## Records for this task
···

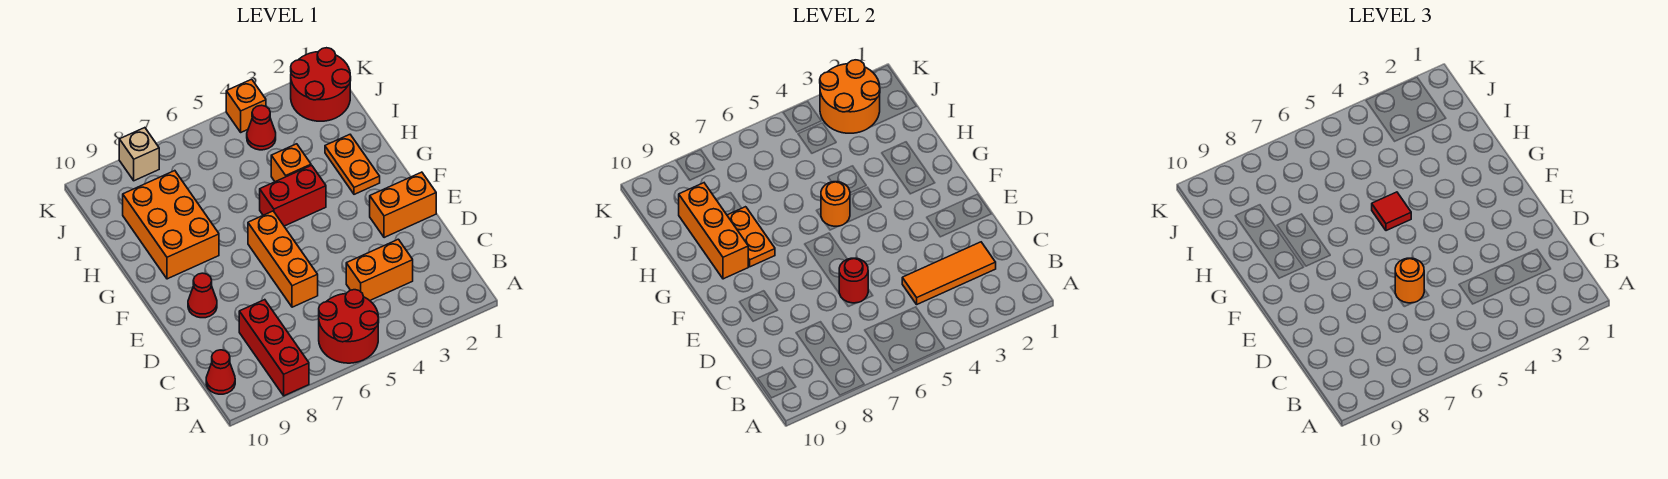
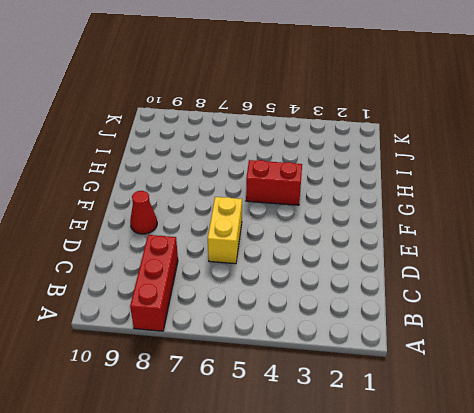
yellow brick D6:E6 level 1 -> orange brick D6:F6 level 1
none -> red round brick A5:B6 level 1
none -> red cone B10 level 1
none -> orange brick C3:C4 level 1

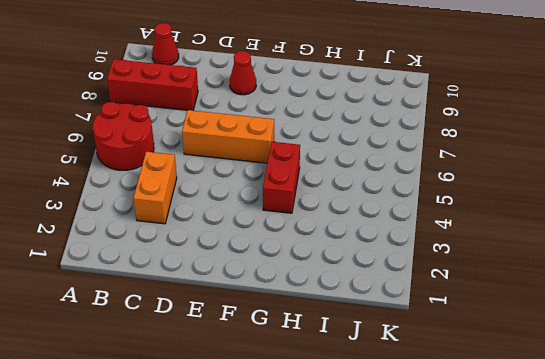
none -> orange brick E1:E2 level 1
none -> orange plate G2:H2 level 1
none -> orange brick G8:I9 level 1

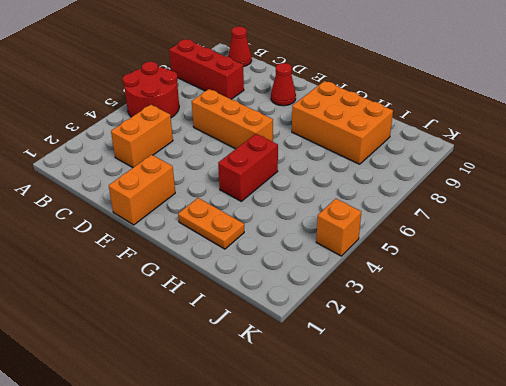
none -> orange brick H4 level 1
none -> red round brick J1:K2 level 1
none -> red cone J4 level 1

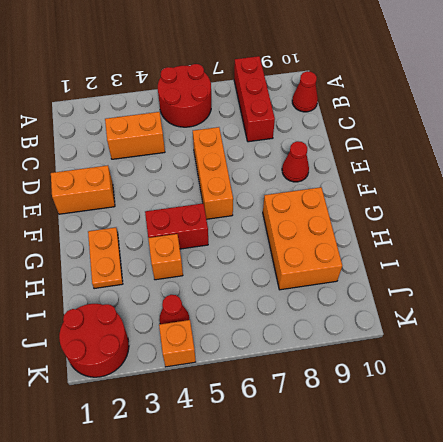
none -> tan brick K8 level 1
none -> orange tile C2:C4 level 2
none -> red round brick D6 level 2

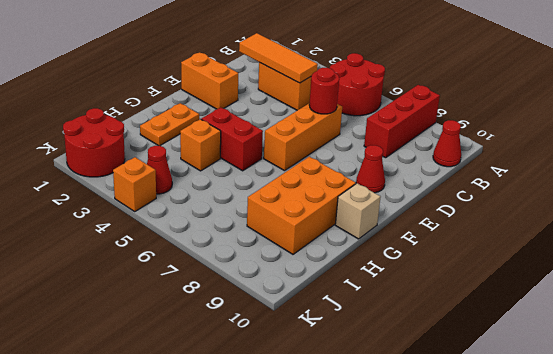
tan brick G10 level 1 -> tan brick K8 level 1
none -> orange round brick G5 level 2
none -> orange plate G8:H8 level 2
none -> orange brick G9:I9 level 2

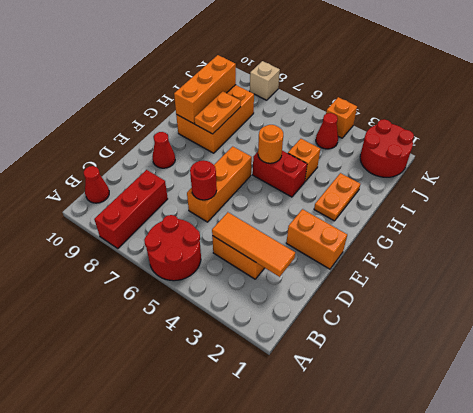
none -> orange round brick J2:K3 level 2
none -> orange round brick D6 level 3
none -> red tile G5 level 3

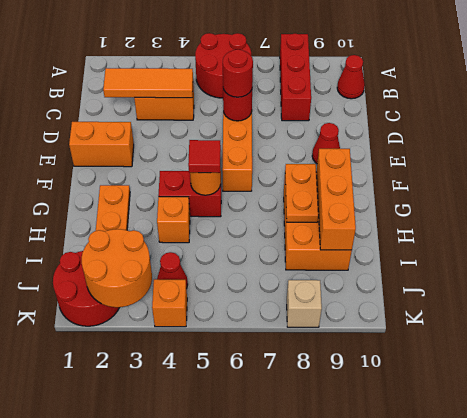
red round brick D6 level 3 -> orange round brick D6 level 3

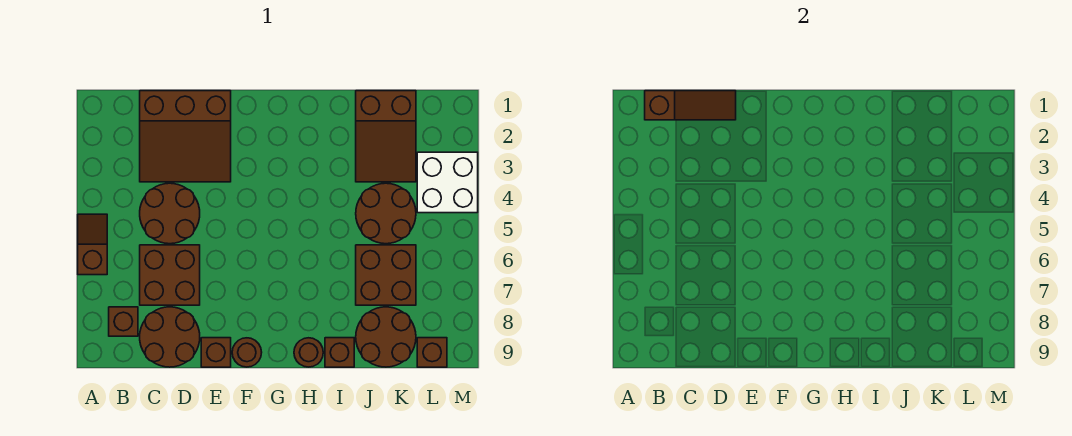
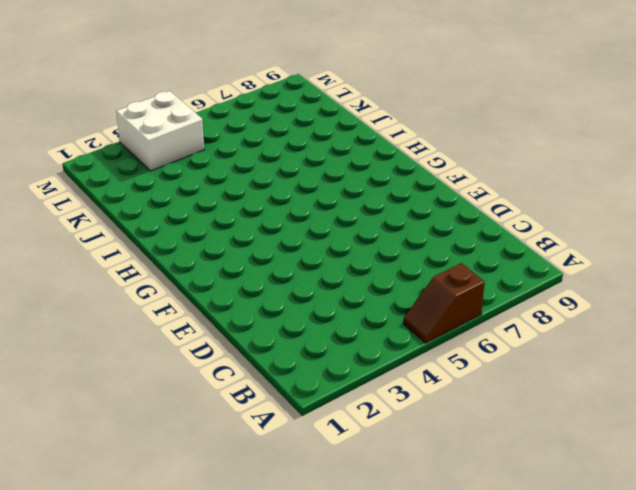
none -> brown brick B8 level 1
none -> brown slope C1:E3 level 1 top 1
none -> brown round brick C4:D5 level 1

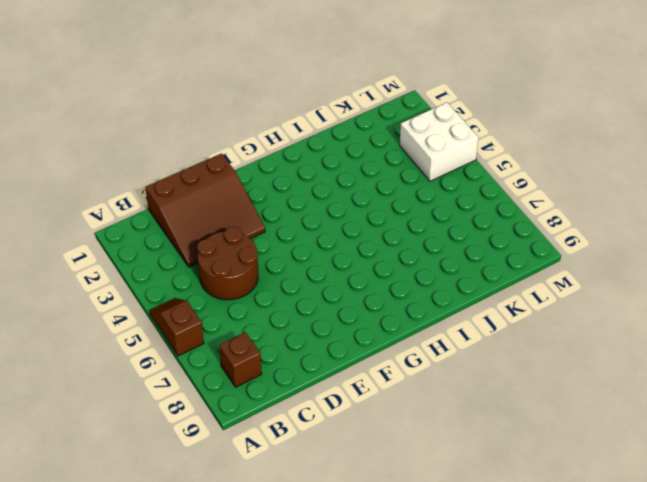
none -> brown brick C6:D7 level 1
none -> brown round brick C8:D9 level 1
none -> brown brick E9 level 1

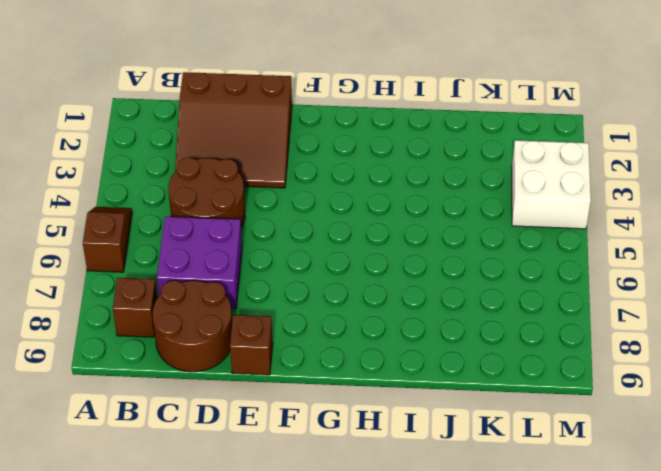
purple brick C6:D7 level 1 -> brown brick C6:D7 level 1
none -> brown round brick F9 level 1
none -> brown round brick H9 level 1
none -> brown brick I9 level 1

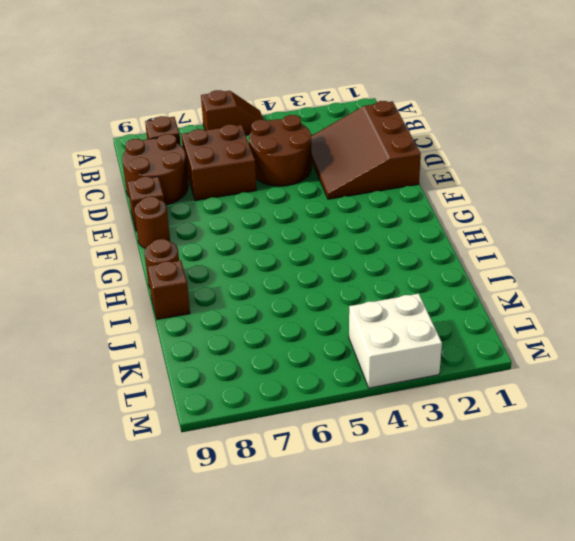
none -> brown slope J1:K3 level 1 top 1
none -> brown round brick J4:K5 level 1
none -> brown brick J6:K7 level 1

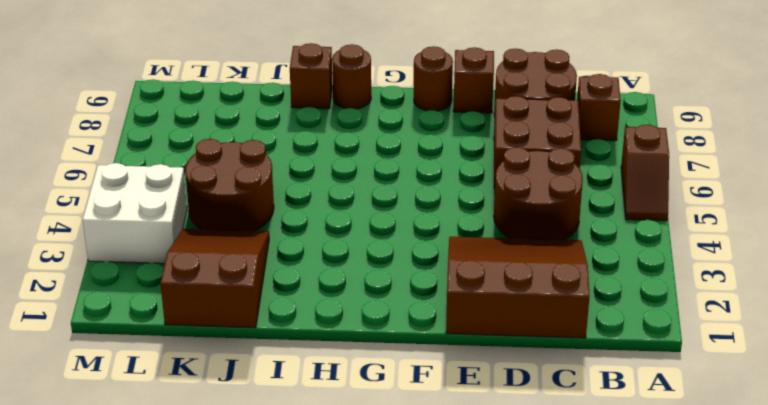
none -> brown brick J6:K7 level 1
none -> brown round brick J8:K9 level 1
none -> brown brick L9 level 1

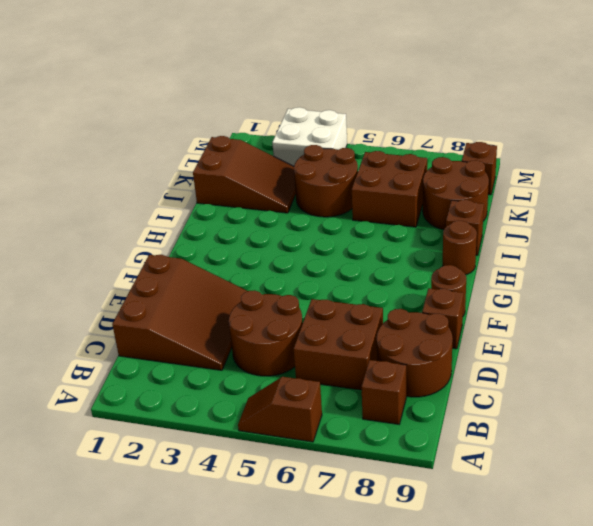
none -> brown slope B1:D1 level 2 top B

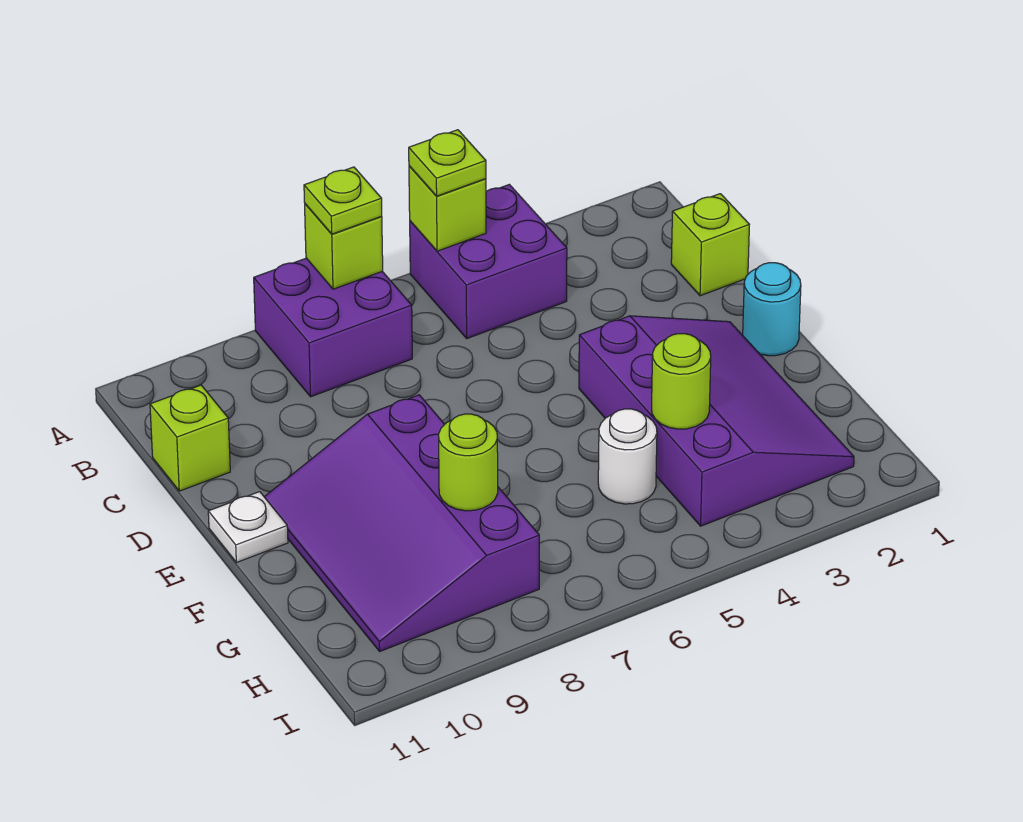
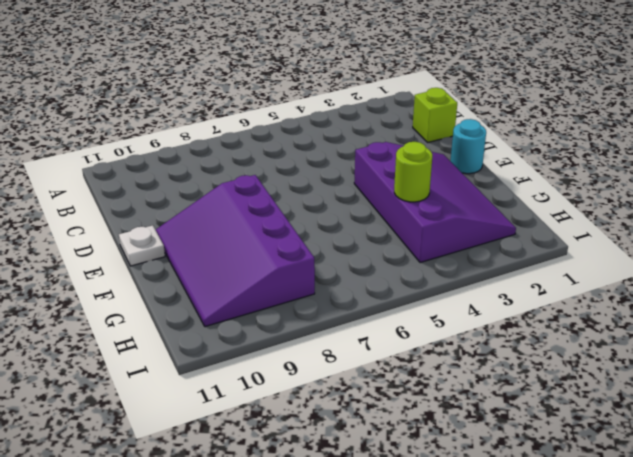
none -> purple brick A4:B5 level 1
none -> purple brick A7:B8 level 1
none -> lime brick C11 level 1

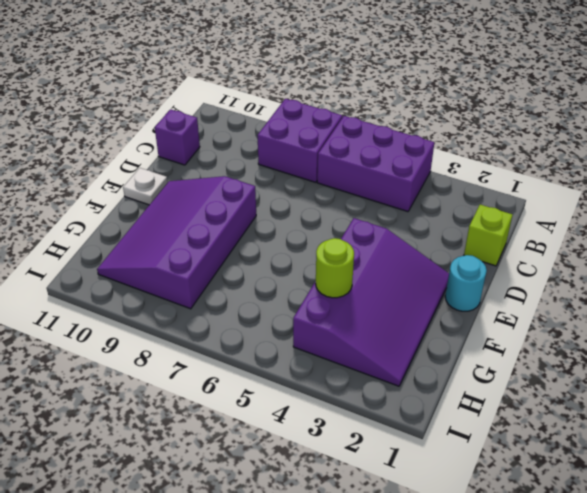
purple brick A4:B6 level 1 -> purple brick A4:B5 level 1
purple brick C11 level 1 -> lime brick C11 level 1
none -> white round brick G5 level 1
none -> lime brick A5 level 2
none -> lime brick A7 level 2

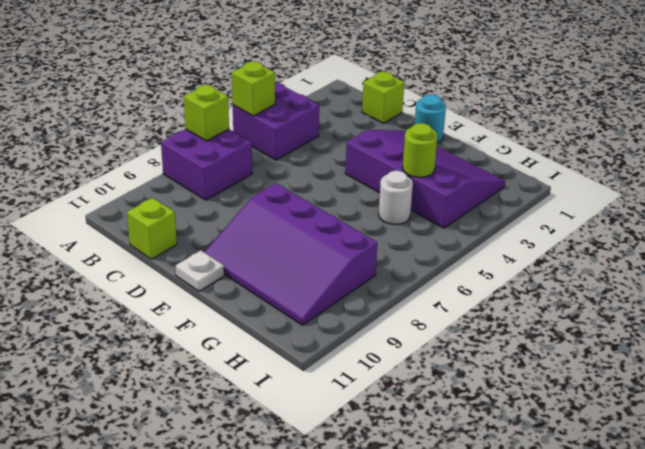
none -> lime round brick G8 level 2
none -> lime plate A5 level 3
none -> lime plate A7 level 3

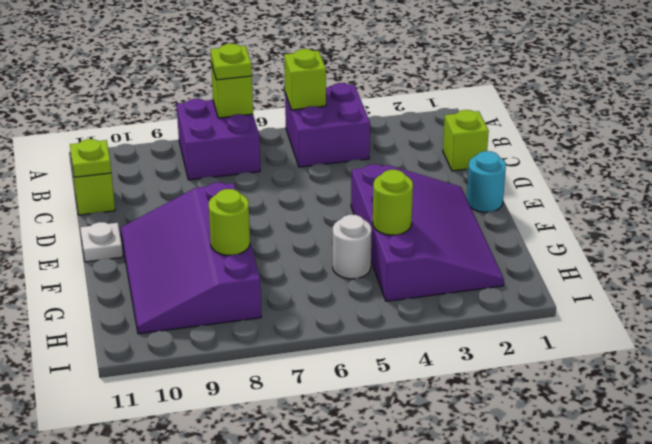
lime plate C11 level 2 -> lime plate A5 level 3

···

Write the listing above out again exactly, but not the images it holds.

yellow brick D6:E6 level 1 -> orange brick D6:F6 level 1
none -> red round brick A5:B6 level 1
none -> red cone B10 level 1
none -> orange brick C3:C4 level 1

none -> orange brick E1:E2 level 1
none -> orange plate G2:H2 level 1
none -> orange brick G8:I9 level 1

none -> orange brick H4 level 1
none -> red round brick J1:K2 level 1
none -> red cone J4 level 1

none -> tan brick K8 level 1
none -> orange tile C2:C4 level 2
none -> red round brick D6 level 2

tan brick G10 level 1 -> tan brick K8 level 1
none -> orange round brick G5 level 2
none -> orange plate G8:H8 level 2
none -> orange brick G9:I9 level 2

none -> orange round brick J2:K3 level 2
none -> orange round brick D6 level 3
none -> red tile G5 level 3

red round brick D6 level 3 -> orange round brick D6 level 3

none -> brown brick B8 level 1
none -> brown slope C1:E3 level 1 top 1
none -> brown round brick C4:D5 level 1

none -> brown brick C6:D7 level 1
none -> brown round brick C8:D9 level 1
none -> brown brick E9 level 1

purple brick C6:D7 level 1 -> brown brick C6:D7 level 1
none -> brown round brick F9 level 1
none -> brown round brick H9 level 1
none -> brown brick I9 level 1

none -> brown slope J1:K3 level 1 top 1
none -> brown round brick J4:K5 level 1
none -> brown brick J6:K7 level 1

none -> brown brick J6:K7 level 1
none -> brown round brick J8:K9 level 1
none -> brown brick L9 level 1

none -> brown slope B1:D1 level 2 top B

none -> purple brick A4:B5 level 1
none -> purple brick A7:B8 level 1
none -> lime brick C11 level 1

purple brick A4:B6 level 1 -> purple brick A4:B5 level 1
purple brick C11 level 1 -> lime brick C11 level 1
none -> white round brick G5 level 1
none -> lime brick A5 level 2
none -> lime brick A7 level 2

none -> lime round brick G8 level 2
none -> lime plate A5 level 3
none -> lime plate A7 level 3

lime plate C11 level 2 -> lime plate A5 level 3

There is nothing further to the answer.